#### Dataset extract

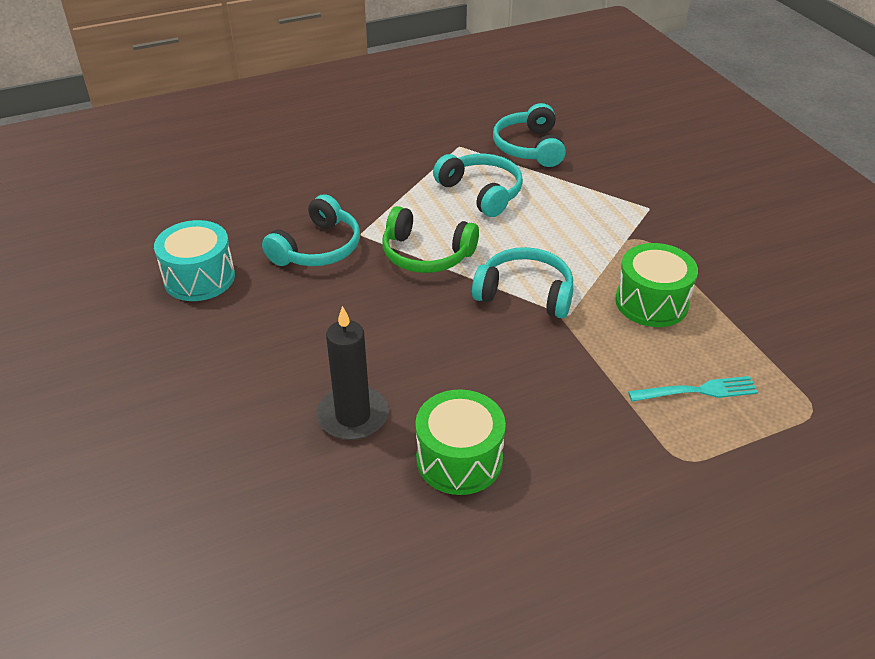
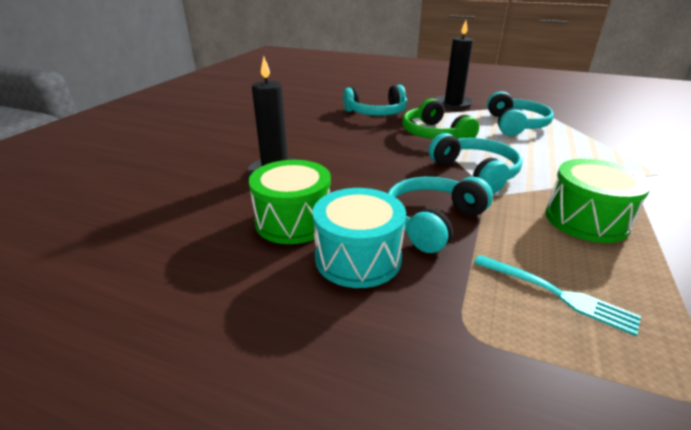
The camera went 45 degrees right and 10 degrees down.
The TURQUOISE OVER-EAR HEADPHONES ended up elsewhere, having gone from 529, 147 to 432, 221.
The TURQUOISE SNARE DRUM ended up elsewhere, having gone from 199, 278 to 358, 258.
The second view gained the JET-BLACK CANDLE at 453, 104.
* * *
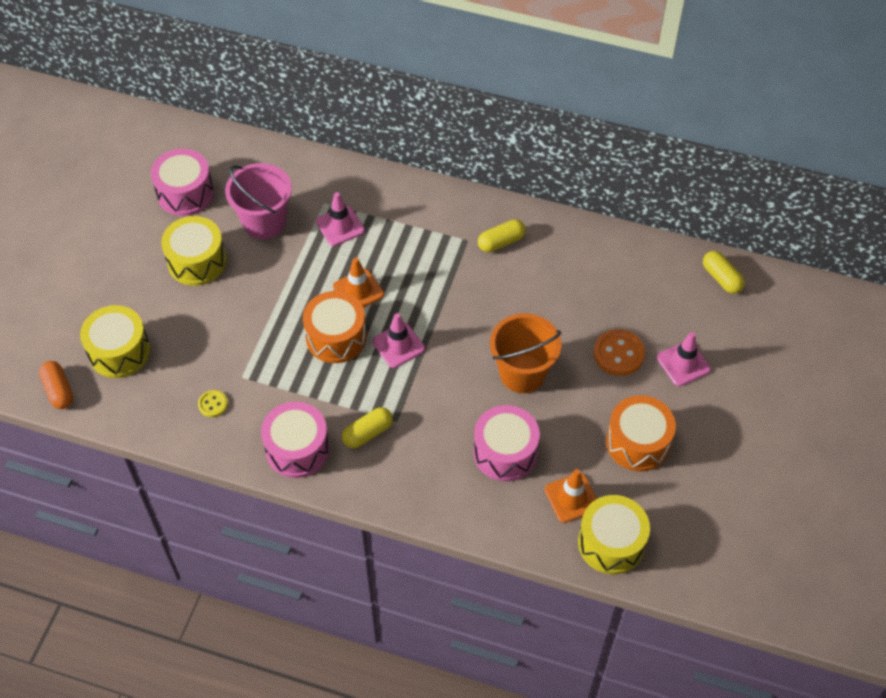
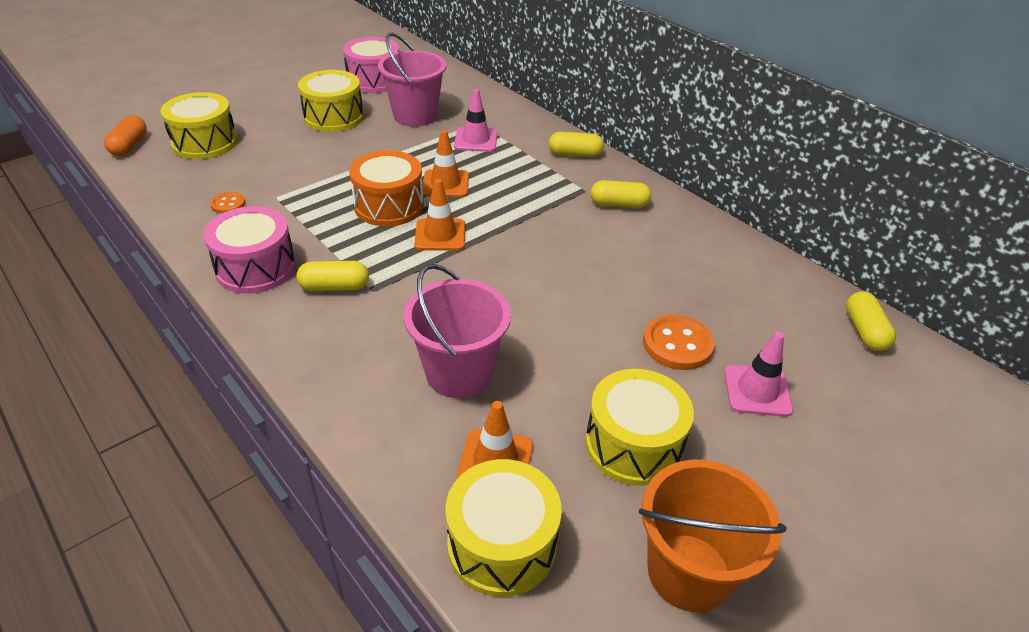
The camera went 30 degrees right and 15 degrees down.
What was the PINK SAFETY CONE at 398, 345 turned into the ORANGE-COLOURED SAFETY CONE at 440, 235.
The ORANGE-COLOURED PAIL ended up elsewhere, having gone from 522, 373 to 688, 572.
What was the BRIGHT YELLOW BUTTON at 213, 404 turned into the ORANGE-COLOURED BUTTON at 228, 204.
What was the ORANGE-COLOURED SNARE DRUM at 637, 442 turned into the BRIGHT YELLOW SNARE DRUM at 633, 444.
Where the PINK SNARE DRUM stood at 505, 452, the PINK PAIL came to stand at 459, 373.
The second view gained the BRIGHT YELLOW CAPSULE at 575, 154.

#### Your objective
Using the listing above, copy exactly the line that contains "The ORANGE-COLOURED PAIL", the line that contains "The second view gained the BRIGHT", and each line that falls between them.

#### Written response
The ORANGE-COLOURED PAIL ended up elsewhere, having gone from 522, 373 to 688, 572.
What was the BRIGHT YELLOW BUTTON at 213, 404 turned into the ORANGE-COLOURED BUTTON at 228, 204.
What was the ORANGE-COLOURED SNARE DRUM at 637, 442 turned into the BRIGHT YELLOW SNARE DRUM at 633, 444.
Where the PINK SNARE DRUM stood at 505, 452, the PINK PAIL came to stand at 459, 373.
The second view gained the BRIGHT YELLOW CAPSULE at 575, 154.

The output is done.